▶ [YOUR GOAL]:
Please print the records below exactly as they are.
== TASK MATERIAL
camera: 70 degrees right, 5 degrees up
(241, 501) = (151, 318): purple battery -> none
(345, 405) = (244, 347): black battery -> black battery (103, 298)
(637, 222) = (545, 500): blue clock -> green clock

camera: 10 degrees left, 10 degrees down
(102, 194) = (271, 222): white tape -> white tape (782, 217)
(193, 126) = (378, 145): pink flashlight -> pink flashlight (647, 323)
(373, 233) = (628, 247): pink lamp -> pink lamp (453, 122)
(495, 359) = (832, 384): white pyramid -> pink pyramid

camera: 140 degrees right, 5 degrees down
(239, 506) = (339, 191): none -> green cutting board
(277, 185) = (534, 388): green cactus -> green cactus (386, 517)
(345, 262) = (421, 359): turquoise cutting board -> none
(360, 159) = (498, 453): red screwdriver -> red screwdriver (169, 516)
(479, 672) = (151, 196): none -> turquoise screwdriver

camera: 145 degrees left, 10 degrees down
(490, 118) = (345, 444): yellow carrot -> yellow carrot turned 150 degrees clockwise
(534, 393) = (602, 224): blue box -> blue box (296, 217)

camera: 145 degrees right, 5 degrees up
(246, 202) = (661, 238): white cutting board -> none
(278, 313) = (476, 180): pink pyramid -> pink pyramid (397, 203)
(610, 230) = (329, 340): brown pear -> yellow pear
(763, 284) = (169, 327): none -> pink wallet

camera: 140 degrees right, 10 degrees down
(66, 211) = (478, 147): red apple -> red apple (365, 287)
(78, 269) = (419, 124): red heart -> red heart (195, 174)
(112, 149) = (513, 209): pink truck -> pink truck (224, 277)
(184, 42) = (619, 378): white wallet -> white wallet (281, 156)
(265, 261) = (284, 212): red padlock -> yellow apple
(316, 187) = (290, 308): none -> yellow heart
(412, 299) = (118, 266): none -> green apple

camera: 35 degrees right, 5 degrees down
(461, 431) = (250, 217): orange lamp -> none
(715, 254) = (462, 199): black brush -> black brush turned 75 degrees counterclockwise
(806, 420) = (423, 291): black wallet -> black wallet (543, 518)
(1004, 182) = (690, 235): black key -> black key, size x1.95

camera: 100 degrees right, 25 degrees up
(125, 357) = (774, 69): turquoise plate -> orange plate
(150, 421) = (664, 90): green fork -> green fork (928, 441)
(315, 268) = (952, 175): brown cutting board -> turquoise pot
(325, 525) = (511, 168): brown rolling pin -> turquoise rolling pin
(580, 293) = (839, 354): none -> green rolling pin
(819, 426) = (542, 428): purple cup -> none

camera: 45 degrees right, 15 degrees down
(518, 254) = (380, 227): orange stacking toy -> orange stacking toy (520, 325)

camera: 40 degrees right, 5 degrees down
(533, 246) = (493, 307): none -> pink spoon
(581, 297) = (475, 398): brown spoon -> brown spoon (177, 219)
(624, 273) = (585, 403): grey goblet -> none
====
▶ [RESULT]:
camera: 70 degrees right, 5 degrees up
(241, 501) = (151, 318): purple battery -> none
(345, 405) = (244, 347): black battery -> black battery (103, 298)
(637, 222) = (545, 500): blue clock -> green clock

camera: 10 degrees left, 10 degrees down
(102, 194) = (271, 222): white tape -> white tape (782, 217)
(193, 126) = (378, 145): pink flashlight -> pink flashlight (647, 323)
(373, 233) = (628, 247): pink lamp -> pink lamp (453, 122)
(495, 359) = (832, 384): white pyramid -> pink pyramid

camera: 140 degrees right, 5 degrees down
(239, 506) = (339, 191): none -> green cutting board
(277, 185) = (534, 388): green cactus -> green cactus (386, 517)
(345, 262) = (421, 359): turquoise cutting board -> none
(360, 159) = (498, 453): red screwdriver -> red screwdriver (169, 516)
(479, 672) = (151, 196): none -> turquoise screwdriver

camera: 145 degrees left, 10 degrees down
(490, 118) = (345, 444): yellow carrot -> yellow carrot turned 150 degrees clockwise
(534, 393) = (602, 224): blue box -> blue box (296, 217)

camera: 145 degrees right, 5 degrees up
(246, 202) = (661, 238): white cutting board -> none
(278, 313) = (476, 180): pink pyramid -> pink pyramid (397, 203)
(610, 230) = (329, 340): brown pear -> yellow pear
(763, 284) = (169, 327): none -> pink wallet

camera: 140 degrees right, 10 degrees down
(66, 211) = (478, 147): red apple -> red apple (365, 287)
(78, 269) = (419, 124): red heart -> red heart (195, 174)
(112, 149) = (513, 209): pink truck -> pink truck (224, 277)
(184, 42) = (619, 378): white wallet -> white wallet (281, 156)
(265, 261) = (284, 212): red padlock -> yellow apple
(316, 187) = (290, 308): none -> yellow heart
(412, 299) = (118, 266): none -> green apple

camera: 35 degrees right, 5 degrees down
(461, 431) = (250, 217): orange lamp -> none
(715, 254) = (462, 199): black brush -> black brush turned 75 degrees counterclockwise
(806, 420) = (423, 291): black wallet -> black wallet (543, 518)
(1004, 182) = (690, 235): black key -> black key, size x1.95

camera: 100 degrees right, 25 degrees up
(125, 357) = (774, 69): turquoise plate -> orange plate
(150, 421) = (664, 90): green fork -> green fork (928, 441)
(315, 268) = (952, 175): brown cutting board -> turquoise pot
(325, 525) = (511, 168): brown rolling pin -> turquoise rolling pin
(580, 293) = (839, 354): none -> green rolling pin
(819, 426) = (542, 428): purple cup -> none

camera: 45 degrees right, 15 degrees down
(518, 254) = (380, 227): orange stacking toy -> orange stacking toy (520, 325)

camera: 40 degrees right, 5 degrees down
(533, 246) = (493, 307): none -> pink spoon
(581, 297) = (475, 398): brown spoon -> brown spoon (177, 219)
(624, 273) = (585, 403): grey goblet -> none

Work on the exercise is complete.